------ Dataset records

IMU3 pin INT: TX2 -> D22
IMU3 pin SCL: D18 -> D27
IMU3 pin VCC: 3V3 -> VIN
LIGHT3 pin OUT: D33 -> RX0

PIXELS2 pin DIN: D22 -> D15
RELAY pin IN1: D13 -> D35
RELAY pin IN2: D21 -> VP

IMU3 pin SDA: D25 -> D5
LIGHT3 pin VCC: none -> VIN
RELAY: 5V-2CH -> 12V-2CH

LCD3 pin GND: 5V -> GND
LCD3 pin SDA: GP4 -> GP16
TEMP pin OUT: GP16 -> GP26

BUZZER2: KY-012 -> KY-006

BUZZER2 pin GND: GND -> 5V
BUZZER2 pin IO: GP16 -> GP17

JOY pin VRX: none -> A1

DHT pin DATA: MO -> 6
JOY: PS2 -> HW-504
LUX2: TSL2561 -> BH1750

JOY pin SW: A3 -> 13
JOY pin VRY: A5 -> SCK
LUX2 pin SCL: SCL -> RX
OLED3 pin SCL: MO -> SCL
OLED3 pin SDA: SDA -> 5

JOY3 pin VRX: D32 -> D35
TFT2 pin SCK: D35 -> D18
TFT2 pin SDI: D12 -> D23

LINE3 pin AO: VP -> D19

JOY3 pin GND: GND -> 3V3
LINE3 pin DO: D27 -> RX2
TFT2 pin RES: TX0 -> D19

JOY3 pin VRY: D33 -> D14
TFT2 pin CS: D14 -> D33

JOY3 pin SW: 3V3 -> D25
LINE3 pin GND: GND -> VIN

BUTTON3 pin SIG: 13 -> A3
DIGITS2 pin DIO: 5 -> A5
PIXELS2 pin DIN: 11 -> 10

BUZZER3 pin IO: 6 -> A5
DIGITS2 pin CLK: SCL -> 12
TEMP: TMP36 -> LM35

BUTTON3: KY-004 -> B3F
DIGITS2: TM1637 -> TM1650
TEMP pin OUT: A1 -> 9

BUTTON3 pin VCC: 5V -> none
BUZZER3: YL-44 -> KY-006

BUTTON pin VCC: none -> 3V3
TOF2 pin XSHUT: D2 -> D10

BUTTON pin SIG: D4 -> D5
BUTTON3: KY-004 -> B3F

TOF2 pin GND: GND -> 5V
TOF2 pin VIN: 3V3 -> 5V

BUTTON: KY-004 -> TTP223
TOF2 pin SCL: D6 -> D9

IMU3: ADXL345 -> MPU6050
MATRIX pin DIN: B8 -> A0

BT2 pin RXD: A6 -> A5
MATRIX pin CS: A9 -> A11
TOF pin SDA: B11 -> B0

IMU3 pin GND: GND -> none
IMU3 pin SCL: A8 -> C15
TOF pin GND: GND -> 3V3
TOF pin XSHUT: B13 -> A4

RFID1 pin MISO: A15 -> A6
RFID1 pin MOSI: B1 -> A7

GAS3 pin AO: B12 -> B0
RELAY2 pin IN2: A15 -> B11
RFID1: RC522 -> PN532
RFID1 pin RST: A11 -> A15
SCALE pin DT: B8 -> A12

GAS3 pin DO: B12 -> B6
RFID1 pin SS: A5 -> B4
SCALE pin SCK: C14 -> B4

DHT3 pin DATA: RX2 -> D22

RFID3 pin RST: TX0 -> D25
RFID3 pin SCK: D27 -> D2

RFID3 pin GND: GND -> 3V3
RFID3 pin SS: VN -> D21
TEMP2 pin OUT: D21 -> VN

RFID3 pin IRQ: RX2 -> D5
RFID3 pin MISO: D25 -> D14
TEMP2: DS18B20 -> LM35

------------

**Requirement:** The data must be transcribed in full. Every word stays the same.

**Task result:**
IMU3 pin INT: TX2 -> D22
IMU3 pin SCL: D18 -> D27
IMU3 pin VCC: 3V3 -> VIN
LIGHT3 pin OUT: D33 -> RX0

PIXELS2 pin DIN: D22 -> D15
RELAY pin IN1: D13 -> D35
RELAY pin IN2: D21 -> VP

IMU3 pin SDA: D25 -> D5
LIGHT3 pin VCC: none -> VIN
RELAY: 5V-2CH -> 12V-2CH

LCD3 pin GND: 5V -> GND
LCD3 pin SDA: GP4 -> GP16
TEMP pin OUT: GP16 -> GP26

BUZZER2: KY-012 -> KY-006

BUZZER2 pin GND: GND -> 5V
BUZZER2 pin IO: GP16 -> GP17

JOY pin VRX: none -> A1

DHT pin DATA: MO -> 6
JOY: PS2 -> HW-504
LUX2: TSL2561 -> BH1750

JOY pin SW: A3 -> 13
JOY pin VRY: A5 -> SCK
LUX2 pin SCL: SCL -> RX
OLED3 pin SCL: MO -> SCL
OLED3 pin SDA: SDA -> 5

JOY3 pin VRX: D32 -> D35
TFT2 pin SCK: D35 -> D18
TFT2 pin SDI: D12 -> D23

LINE3 pin AO: VP -> D19

JOY3 pin GND: GND -> 3V3
LINE3 pin DO: D27 -> RX2
TFT2 pin RES: TX0 -> D19

JOY3 pin VRY: D33 -> D14
TFT2 pin CS: D14 -> D33

JOY3 pin SW: 3V3 -> D25
LINE3 pin GND: GND -> VIN

BUTTON3 pin SIG: 13 -> A3
DIGITS2 pin DIO: 5 -> A5
PIXELS2 pin DIN: 11 -> 10

BUZZER3 pin IO: 6 -> A5
DIGITS2 pin CLK: SCL -> 12
TEMP: TMP36 -> LM35

BUTTON3: KY-004 -> B3F
DIGITS2: TM1637 -> TM1650
TEMP pin OUT: A1 -> 9

BUTTON3 pin VCC: 5V -> none
BUZZER3: YL-44 -> KY-006

BUTTON pin VCC: none -> 3V3
TOF2 pin XSHUT: D2 -> D10

BUTTON pin SIG: D4 -> D5
BUTTON3: KY-004 -> B3F

TOF2 pin GND: GND -> 5V
TOF2 pin VIN: 3V3 -> 5V

BUTTON: KY-004 -> TTP223
TOF2 pin SCL: D6 -> D9

IMU3: ADXL345 -> MPU6050
MATRIX pin DIN: B8 -> A0

BT2 pin RXD: A6 -> A5
MATRIX pin CS: A9 -> A11
TOF pin SDA: B11 -> B0

IMU3 pin GND: GND -> none
IMU3 pin SCL: A8 -> C15
TOF pin GND: GND -> 3V3
TOF pin XSHUT: B13 -> A4

RFID1 pin MISO: A15 -> A6
RFID1 pin MOSI: B1 -> A7

GAS3 pin AO: B12 -> B0
RELAY2 pin IN2: A15 -> B11
RFID1: RC522 -> PN532
RFID1 pin RST: A11 -> A15
SCALE pin DT: B8 -> A12

GAS3 pin DO: B12 -> B6
RFID1 pin SS: A5 -> B4
SCALE pin SCK: C14 -> B4

DHT3 pin DATA: RX2 -> D22

RFID3 pin RST: TX0 -> D25
RFID3 pin SCK: D27 -> D2

RFID3 pin GND: GND -> 3V3
RFID3 pin SS: VN -> D21
TEMP2 pin OUT: D21 -> VN

RFID3 pin IRQ: RX2 -> D5
RFID3 pin MISO: D25 -> D14
TEMP2: DS18B20 -> LM35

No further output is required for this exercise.